> **DATA FOR THIS TASK**:
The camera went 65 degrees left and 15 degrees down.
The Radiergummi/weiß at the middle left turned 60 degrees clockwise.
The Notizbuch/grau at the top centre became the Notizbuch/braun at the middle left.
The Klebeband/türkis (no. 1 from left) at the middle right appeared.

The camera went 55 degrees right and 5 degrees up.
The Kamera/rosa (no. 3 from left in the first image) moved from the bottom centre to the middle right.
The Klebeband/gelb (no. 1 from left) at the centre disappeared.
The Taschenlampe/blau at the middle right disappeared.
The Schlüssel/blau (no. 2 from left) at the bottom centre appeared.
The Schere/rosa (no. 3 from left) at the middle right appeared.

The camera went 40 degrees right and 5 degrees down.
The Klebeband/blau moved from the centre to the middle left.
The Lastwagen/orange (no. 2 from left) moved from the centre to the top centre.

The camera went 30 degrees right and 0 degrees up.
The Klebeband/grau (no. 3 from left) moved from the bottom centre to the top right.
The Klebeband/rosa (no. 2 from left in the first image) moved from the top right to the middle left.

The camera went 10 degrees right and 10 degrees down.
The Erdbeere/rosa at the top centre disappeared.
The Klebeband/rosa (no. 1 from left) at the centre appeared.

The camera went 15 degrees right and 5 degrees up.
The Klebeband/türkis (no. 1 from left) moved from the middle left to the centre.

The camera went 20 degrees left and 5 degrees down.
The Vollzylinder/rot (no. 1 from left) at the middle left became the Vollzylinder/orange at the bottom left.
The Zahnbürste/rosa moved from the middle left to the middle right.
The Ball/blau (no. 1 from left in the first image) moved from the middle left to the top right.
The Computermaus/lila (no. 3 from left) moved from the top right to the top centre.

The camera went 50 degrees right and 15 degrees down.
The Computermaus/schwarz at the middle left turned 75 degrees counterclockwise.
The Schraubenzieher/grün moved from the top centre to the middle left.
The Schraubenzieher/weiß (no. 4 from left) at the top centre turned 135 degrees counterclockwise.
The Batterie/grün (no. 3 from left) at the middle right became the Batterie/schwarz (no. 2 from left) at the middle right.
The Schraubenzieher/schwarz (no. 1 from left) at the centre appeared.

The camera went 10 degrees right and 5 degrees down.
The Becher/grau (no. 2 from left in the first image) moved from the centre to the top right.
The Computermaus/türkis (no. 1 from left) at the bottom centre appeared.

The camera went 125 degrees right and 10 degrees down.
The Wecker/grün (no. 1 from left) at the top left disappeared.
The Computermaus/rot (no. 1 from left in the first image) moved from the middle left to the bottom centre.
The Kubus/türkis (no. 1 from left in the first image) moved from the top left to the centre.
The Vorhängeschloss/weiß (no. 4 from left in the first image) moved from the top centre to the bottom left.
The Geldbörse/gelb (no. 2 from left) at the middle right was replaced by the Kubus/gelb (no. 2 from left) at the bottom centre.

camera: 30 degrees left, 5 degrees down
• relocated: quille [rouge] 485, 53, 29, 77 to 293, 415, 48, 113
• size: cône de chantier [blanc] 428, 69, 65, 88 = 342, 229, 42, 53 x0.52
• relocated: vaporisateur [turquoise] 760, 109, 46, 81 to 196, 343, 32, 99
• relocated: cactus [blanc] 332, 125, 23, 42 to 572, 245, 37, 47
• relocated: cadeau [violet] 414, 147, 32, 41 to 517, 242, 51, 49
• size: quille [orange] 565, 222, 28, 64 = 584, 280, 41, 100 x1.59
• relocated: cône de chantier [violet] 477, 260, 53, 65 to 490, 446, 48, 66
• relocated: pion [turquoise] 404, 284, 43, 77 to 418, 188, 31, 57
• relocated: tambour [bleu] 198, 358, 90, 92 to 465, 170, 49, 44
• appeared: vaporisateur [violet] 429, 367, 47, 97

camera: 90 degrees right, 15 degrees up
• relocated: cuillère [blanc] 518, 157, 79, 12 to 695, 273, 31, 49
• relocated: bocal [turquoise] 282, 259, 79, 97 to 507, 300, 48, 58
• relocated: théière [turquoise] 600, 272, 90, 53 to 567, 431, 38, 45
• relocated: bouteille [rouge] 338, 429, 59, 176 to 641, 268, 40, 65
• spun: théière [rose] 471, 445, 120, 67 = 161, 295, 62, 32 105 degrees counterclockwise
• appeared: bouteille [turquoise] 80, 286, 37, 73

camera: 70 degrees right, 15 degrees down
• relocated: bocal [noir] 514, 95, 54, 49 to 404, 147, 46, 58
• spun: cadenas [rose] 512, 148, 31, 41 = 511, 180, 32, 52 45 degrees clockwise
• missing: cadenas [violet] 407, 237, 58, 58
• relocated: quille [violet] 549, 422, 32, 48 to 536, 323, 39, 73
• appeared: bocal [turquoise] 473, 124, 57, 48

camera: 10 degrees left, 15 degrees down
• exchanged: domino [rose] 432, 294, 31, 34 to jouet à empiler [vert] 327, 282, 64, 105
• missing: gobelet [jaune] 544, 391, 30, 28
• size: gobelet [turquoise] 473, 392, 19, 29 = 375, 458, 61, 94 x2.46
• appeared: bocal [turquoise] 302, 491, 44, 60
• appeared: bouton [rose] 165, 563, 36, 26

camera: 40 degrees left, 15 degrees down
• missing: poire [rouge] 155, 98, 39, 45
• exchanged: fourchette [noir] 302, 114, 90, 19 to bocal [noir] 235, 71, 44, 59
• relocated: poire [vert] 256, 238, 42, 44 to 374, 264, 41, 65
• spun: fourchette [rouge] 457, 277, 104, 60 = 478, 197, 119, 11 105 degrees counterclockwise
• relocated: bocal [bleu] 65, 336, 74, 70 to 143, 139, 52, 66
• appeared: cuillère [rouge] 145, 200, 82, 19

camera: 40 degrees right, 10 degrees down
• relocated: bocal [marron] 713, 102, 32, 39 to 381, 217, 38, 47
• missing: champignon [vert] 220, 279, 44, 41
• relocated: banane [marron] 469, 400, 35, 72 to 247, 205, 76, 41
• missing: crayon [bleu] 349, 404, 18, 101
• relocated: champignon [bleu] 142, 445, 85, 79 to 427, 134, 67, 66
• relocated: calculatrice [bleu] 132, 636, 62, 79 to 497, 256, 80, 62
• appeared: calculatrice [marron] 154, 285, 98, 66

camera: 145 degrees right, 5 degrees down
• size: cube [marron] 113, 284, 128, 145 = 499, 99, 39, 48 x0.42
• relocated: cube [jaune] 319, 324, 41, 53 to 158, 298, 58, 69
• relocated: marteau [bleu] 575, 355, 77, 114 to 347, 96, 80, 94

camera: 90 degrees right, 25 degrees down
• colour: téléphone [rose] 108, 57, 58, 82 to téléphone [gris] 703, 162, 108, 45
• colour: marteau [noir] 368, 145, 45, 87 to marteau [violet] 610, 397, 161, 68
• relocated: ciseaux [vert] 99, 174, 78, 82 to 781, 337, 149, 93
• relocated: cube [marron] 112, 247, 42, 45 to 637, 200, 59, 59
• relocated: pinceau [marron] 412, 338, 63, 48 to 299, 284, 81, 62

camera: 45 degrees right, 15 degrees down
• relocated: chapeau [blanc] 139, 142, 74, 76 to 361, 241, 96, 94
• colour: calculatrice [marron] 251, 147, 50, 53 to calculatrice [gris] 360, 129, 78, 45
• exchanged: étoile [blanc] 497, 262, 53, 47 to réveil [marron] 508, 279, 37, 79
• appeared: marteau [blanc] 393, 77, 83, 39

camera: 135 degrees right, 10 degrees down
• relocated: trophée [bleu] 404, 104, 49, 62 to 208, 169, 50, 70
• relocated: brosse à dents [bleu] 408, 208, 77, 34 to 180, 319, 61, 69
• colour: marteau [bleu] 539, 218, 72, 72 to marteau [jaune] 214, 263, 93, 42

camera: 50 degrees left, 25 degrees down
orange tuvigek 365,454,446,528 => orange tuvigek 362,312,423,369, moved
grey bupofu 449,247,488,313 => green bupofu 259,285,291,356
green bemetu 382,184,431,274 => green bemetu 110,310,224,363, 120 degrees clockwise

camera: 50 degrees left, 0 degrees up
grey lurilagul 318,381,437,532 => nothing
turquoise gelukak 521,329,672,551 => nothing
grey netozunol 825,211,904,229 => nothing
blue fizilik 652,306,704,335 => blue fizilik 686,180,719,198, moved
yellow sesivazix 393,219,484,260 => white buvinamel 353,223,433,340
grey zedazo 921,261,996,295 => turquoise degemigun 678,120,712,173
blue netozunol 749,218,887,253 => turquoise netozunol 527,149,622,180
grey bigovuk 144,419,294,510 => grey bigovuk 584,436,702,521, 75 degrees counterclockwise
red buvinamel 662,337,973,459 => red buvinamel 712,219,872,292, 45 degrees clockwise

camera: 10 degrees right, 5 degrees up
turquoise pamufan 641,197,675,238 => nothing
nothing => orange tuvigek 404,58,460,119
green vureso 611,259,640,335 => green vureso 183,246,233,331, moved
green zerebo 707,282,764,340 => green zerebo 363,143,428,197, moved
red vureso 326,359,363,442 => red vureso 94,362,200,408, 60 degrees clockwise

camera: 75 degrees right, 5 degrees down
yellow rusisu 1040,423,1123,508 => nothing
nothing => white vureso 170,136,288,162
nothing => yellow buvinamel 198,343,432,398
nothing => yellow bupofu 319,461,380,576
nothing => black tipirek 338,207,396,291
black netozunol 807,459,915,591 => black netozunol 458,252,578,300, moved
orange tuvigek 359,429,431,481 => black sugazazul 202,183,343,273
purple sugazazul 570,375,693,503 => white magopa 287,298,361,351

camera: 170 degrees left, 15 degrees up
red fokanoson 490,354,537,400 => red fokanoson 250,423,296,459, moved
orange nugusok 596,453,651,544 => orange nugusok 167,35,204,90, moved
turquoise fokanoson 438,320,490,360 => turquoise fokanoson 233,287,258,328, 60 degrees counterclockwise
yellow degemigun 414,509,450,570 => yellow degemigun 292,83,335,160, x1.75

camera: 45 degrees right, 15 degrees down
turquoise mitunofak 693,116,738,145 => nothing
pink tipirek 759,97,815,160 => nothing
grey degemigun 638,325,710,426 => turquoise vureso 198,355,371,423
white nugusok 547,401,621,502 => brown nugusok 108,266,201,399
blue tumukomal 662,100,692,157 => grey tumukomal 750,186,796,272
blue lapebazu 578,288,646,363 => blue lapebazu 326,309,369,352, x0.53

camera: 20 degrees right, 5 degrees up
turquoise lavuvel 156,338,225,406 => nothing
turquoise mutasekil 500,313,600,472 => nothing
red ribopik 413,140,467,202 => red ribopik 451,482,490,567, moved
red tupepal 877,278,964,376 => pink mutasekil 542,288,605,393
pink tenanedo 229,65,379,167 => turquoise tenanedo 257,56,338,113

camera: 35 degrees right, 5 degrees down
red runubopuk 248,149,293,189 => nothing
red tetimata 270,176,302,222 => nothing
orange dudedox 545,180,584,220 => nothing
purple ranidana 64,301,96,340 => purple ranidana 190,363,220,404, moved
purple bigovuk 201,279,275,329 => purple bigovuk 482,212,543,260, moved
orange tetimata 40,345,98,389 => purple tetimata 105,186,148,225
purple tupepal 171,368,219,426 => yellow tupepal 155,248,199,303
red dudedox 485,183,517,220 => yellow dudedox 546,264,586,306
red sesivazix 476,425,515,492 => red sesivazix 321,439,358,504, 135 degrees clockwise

> **INSTRUCTIONS FOR THE TASK**: Look back at the data above. Transcribe exactly the lines starting at the line that contains "grey netozunol 825,211,904,229 => nothing" and ending at the line that contains "yellow sesivazix 393,219,484,260".

> **WRITTEN REPLY**:
grey netozunol 825,211,904,229 => nothing
blue fizilik 652,306,704,335 => blue fizilik 686,180,719,198, moved
yellow sesivazix 393,219,484,260 => white buvinamel 353,223,433,340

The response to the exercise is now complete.